[Before-and-after change data]
.....

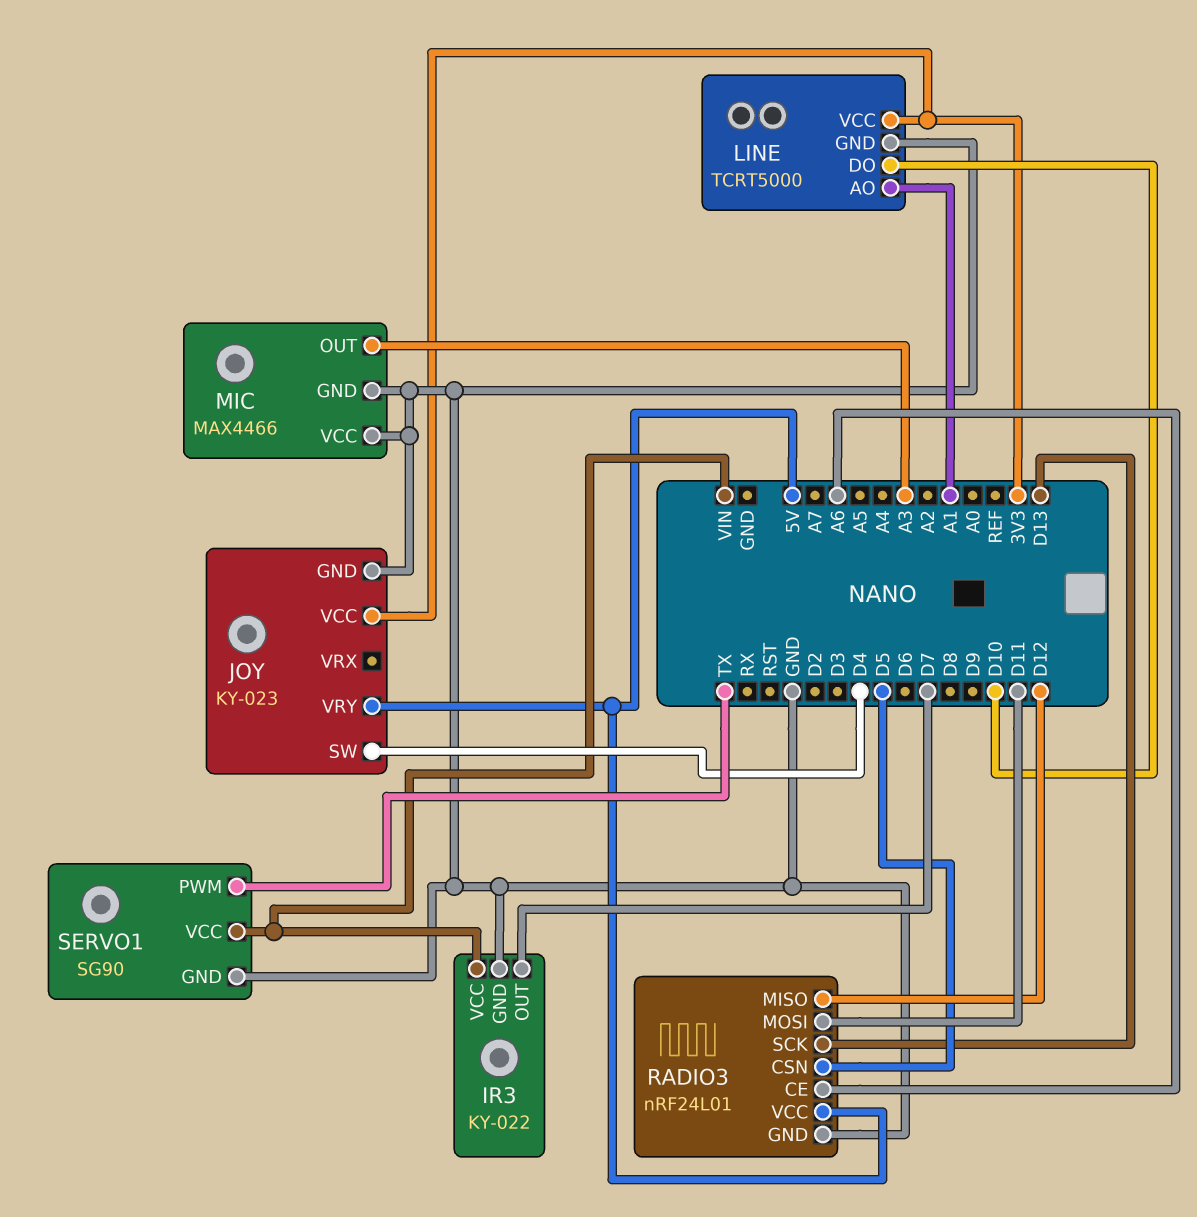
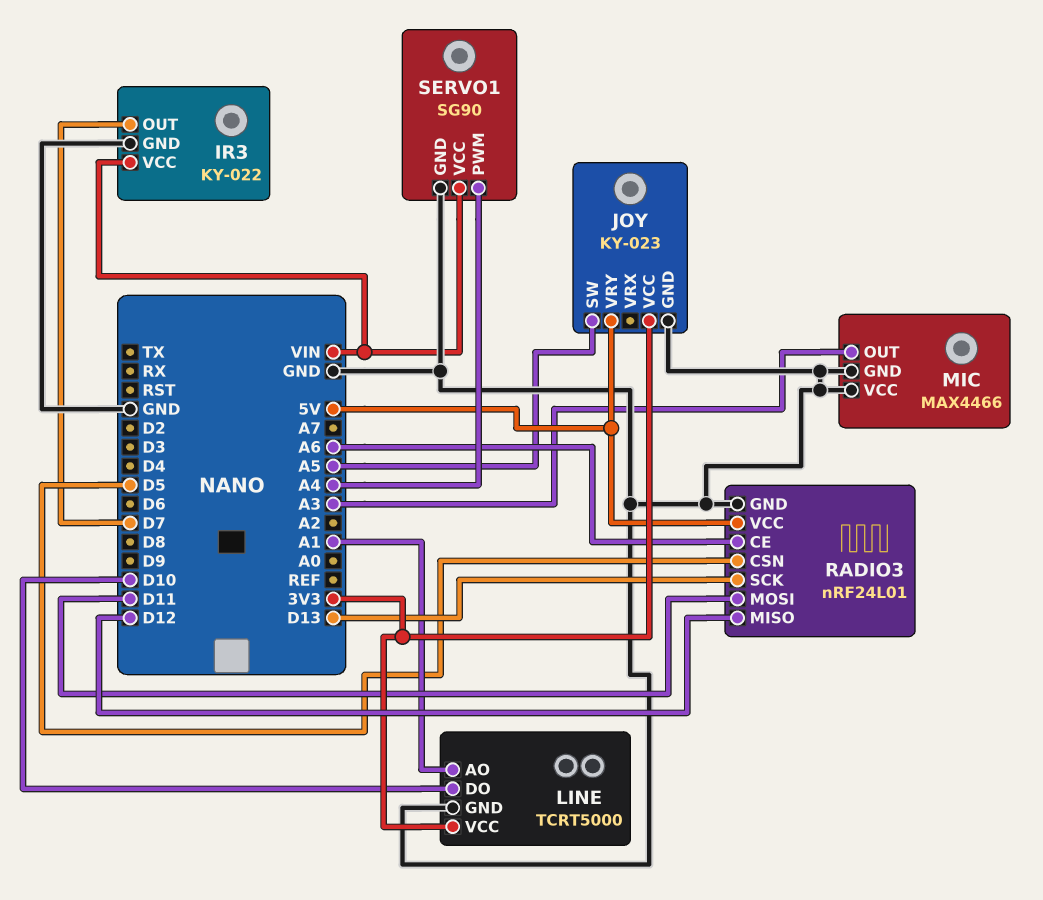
JOY pin SW: D4 -> A5
SERVO1 pin PWM: TX -> A4

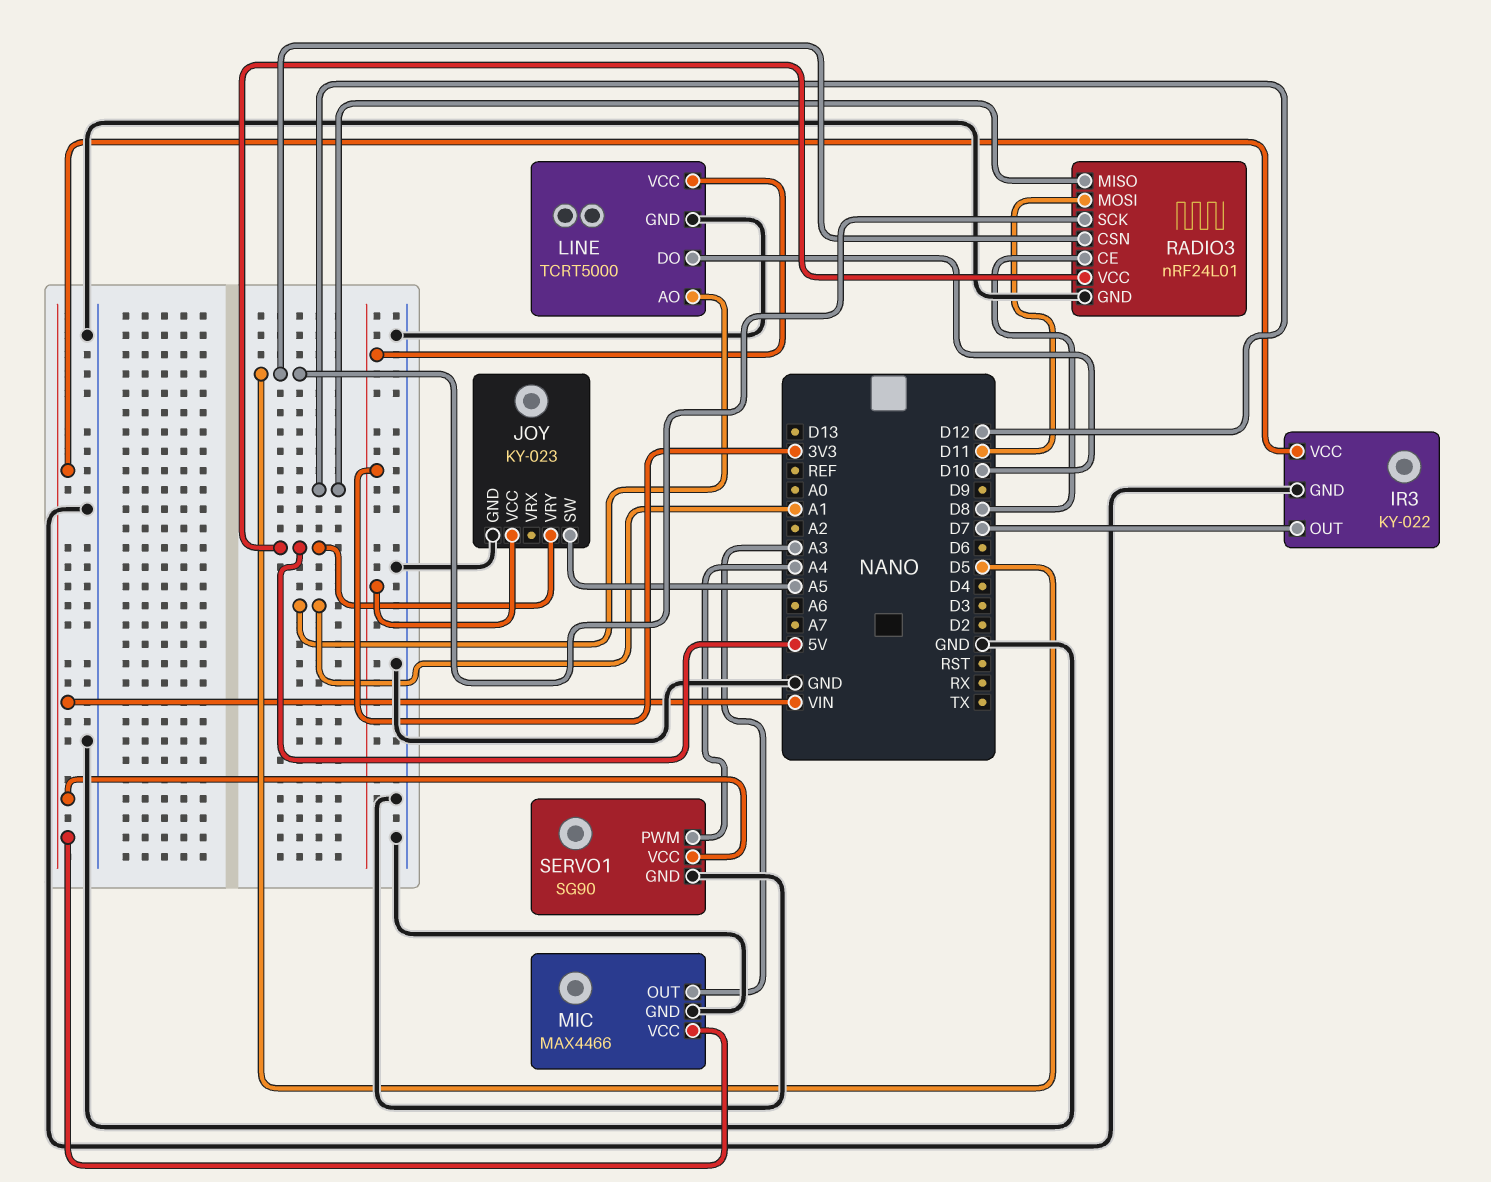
MIC pin VCC: GND -> VIN
RADIO3 pin CE: A6 -> D8
RADIO3 pin SCK: D13 -> D5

.....

Your assignment: Please return the records as they stand, word for word, with no pictures.

Solution for this exercise:
JOY pin SW: D4 -> A5
SERVO1 pin PWM: TX -> A4

MIC pin VCC: GND -> VIN
RADIO3 pin CE: A6 -> D8
RADIO3 pin SCK: D13 -> D5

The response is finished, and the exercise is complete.